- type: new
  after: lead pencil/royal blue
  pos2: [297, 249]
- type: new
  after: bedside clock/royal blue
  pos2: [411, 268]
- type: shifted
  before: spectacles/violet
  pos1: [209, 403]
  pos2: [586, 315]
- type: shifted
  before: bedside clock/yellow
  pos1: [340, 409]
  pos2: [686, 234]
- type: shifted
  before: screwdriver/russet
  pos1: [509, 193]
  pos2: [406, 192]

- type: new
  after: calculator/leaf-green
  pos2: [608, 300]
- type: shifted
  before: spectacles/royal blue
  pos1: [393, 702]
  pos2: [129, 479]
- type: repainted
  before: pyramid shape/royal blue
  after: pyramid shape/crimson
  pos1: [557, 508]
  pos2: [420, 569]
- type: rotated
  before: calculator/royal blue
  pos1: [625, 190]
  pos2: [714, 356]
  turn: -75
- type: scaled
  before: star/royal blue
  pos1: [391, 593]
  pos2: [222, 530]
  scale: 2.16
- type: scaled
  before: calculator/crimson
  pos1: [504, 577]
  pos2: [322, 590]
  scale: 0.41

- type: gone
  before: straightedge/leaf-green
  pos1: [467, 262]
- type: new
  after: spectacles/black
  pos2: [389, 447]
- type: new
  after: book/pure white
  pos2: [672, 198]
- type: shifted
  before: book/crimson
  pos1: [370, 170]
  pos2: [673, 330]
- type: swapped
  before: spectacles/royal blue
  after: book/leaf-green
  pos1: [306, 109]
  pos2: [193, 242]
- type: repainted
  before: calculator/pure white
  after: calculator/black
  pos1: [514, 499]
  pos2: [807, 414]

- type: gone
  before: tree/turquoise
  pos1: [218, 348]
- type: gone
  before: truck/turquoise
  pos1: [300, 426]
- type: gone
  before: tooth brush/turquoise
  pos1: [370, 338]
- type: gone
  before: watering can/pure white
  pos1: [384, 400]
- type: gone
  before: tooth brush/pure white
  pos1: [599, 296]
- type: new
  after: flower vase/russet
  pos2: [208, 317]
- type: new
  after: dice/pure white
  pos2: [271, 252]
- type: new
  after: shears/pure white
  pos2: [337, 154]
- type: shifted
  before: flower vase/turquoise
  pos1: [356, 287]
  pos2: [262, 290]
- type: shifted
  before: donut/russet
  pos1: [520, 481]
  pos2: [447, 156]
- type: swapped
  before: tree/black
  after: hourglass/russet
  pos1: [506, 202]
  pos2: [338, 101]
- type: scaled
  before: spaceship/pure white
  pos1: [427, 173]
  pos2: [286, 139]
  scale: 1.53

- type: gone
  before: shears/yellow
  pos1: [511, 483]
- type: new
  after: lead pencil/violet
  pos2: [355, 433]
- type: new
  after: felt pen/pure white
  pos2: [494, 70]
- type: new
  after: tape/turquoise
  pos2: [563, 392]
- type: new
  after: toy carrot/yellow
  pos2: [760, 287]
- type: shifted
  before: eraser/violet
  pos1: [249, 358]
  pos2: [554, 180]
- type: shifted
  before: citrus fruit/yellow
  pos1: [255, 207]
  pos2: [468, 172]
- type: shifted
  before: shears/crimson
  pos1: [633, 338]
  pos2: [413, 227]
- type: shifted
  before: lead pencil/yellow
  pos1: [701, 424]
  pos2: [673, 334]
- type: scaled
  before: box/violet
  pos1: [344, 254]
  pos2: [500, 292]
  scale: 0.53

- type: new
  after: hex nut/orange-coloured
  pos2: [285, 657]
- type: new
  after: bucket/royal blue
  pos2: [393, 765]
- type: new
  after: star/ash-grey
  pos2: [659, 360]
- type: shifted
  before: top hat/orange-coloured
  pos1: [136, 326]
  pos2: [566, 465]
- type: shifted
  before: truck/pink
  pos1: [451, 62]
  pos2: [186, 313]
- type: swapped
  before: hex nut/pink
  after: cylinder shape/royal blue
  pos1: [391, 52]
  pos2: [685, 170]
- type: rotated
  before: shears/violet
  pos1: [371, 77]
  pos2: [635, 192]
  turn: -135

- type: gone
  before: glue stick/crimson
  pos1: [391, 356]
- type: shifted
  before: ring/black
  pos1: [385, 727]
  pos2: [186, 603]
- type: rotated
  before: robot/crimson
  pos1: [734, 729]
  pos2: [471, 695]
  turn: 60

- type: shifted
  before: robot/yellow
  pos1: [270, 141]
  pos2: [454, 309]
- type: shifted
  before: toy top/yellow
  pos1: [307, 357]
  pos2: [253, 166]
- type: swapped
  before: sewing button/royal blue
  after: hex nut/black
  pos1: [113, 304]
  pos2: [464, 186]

▶ **WORK REQUIRED**
Set all of the data down again exactly.

▶ **ANSWER SECTION**
- type: new
  after: lead pencil/royal blue
  pos2: [297, 249]
- type: new
  after: bedside clock/royal blue
  pos2: [411, 268]
- type: shifted
  before: spectacles/violet
  pos1: [209, 403]
  pos2: [586, 315]
- type: shifted
  before: bedside clock/yellow
  pos1: [340, 409]
  pos2: [686, 234]
- type: shifted
  before: screwdriver/russet
  pos1: [509, 193]
  pos2: [406, 192]

- type: new
  after: calculator/leaf-green
  pos2: [608, 300]
- type: shifted
  before: spectacles/royal blue
  pos1: [393, 702]
  pos2: [129, 479]
- type: repainted
  before: pyramid shape/royal blue
  after: pyramid shape/crimson
  pos1: [557, 508]
  pos2: [420, 569]
- type: rotated
  before: calculator/royal blue
  pos1: [625, 190]
  pos2: [714, 356]
  turn: -75
- type: scaled
  before: star/royal blue
  pos1: [391, 593]
  pos2: [222, 530]
  scale: 2.16
- type: scaled
  before: calculator/crimson
  pos1: [504, 577]
  pos2: [322, 590]
  scale: 0.41

- type: gone
  before: straightedge/leaf-green
  pos1: [467, 262]
- type: new
  after: spectacles/black
  pos2: [389, 447]
- type: new
  after: book/pure white
  pos2: [672, 198]
- type: shifted
  before: book/crimson
  pos1: [370, 170]
  pos2: [673, 330]
- type: swapped
  before: spectacles/royal blue
  after: book/leaf-green
  pos1: [306, 109]
  pos2: [193, 242]
- type: repainted
  before: calculator/pure white
  after: calculator/black
  pos1: [514, 499]
  pos2: [807, 414]

- type: gone
  before: tree/turquoise
  pos1: [218, 348]
- type: gone
  before: truck/turquoise
  pos1: [300, 426]
- type: gone
  before: tooth brush/turquoise
  pos1: [370, 338]
- type: gone
  before: watering can/pure white
  pos1: [384, 400]
- type: gone
  before: tooth brush/pure white
  pos1: [599, 296]
- type: new
  after: flower vase/russet
  pos2: [208, 317]
- type: new
  after: dice/pure white
  pos2: [271, 252]
- type: new
  after: shears/pure white
  pos2: [337, 154]
- type: shifted
  before: flower vase/turquoise
  pos1: [356, 287]
  pos2: [262, 290]
- type: shifted
  before: donut/russet
  pos1: [520, 481]
  pos2: [447, 156]
- type: swapped
  before: tree/black
  after: hourglass/russet
  pos1: [506, 202]
  pos2: [338, 101]
- type: scaled
  before: spaceship/pure white
  pos1: [427, 173]
  pos2: [286, 139]
  scale: 1.53

- type: gone
  before: shears/yellow
  pos1: [511, 483]
- type: new
  after: lead pencil/violet
  pos2: [355, 433]
- type: new
  after: felt pen/pure white
  pos2: [494, 70]
- type: new
  after: tape/turquoise
  pos2: [563, 392]
- type: new
  after: toy carrot/yellow
  pos2: [760, 287]
- type: shifted
  before: eraser/violet
  pos1: [249, 358]
  pos2: [554, 180]
- type: shifted
  before: citrus fruit/yellow
  pos1: [255, 207]
  pos2: [468, 172]
- type: shifted
  before: shears/crimson
  pos1: [633, 338]
  pos2: [413, 227]
- type: shifted
  before: lead pencil/yellow
  pos1: [701, 424]
  pos2: [673, 334]
- type: scaled
  before: box/violet
  pos1: [344, 254]
  pos2: [500, 292]
  scale: 0.53

- type: new
  after: hex nut/orange-coloured
  pos2: [285, 657]
- type: new
  after: bucket/royal blue
  pos2: [393, 765]
- type: new
  after: star/ash-grey
  pos2: [659, 360]
- type: shifted
  before: top hat/orange-coloured
  pos1: [136, 326]
  pos2: [566, 465]
- type: shifted
  before: truck/pink
  pos1: [451, 62]
  pos2: [186, 313]
- type: swapped
  before: hex nut/pink
  after: cylinder shape/royal blue
  pos1: [391, 52]
  pos2: [685, 170]
- type: rotated
  before: shears/violet
  pos1: [371, 77]
  pos2: [635, 192]
  turn: -135

- type: gone
  before: glue stick/crimson
  pos1: [391, 356]
- type: shifted
  before: ring/black
  pos1: [385, 727]
  pos2: [186, 603]
- type: rotated
  before: robot/crimson
  pos1: [734, 729]
  pos2: [471, 695]
  turn: 60

- type: shifted
  before: robot/yellow
  pos1: [270, 141]
  pos2: [454, 309]
- type: shifted
  before: toy top/yellow
  pos1: [307, 357]
  pos2: [253, 166]
- type: swapped
  before: sewing button/royal blue
  after: hex nut/black
  pos1: [113, 304]
  pos2: [464, 186]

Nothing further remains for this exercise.